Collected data
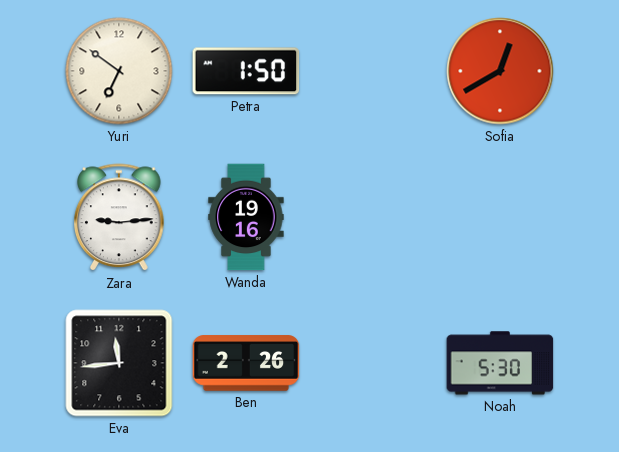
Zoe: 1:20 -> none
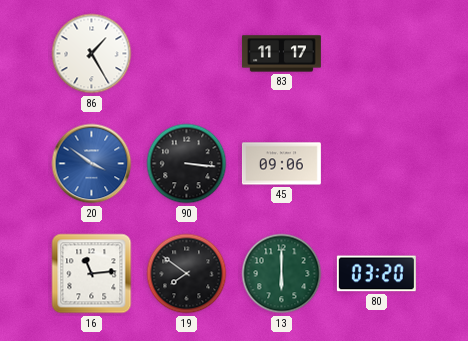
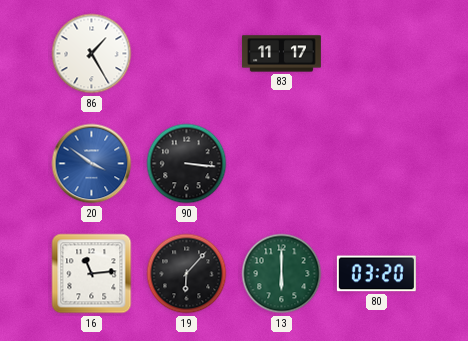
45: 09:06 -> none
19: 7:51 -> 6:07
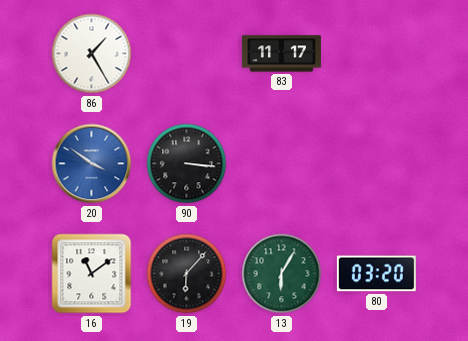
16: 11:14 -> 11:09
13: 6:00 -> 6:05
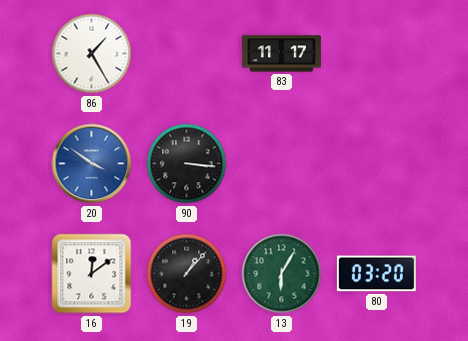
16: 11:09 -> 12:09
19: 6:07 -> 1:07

#### [Your task]
Rewrite the lines of every entry, swapping "none" for "empty" each time it appears and leaving everything else the same. Omit the picture lines from your answer.

#### [Response to the task]
Zoe: 1:20 -> empty
45: 09:06 -> empty
19: 7:51 -> 6:07
16: 11:14 -> 11:09
13: 6:00 -> 6:05
16: 11:09 -> 12:09
19: 6:07 -> 1:07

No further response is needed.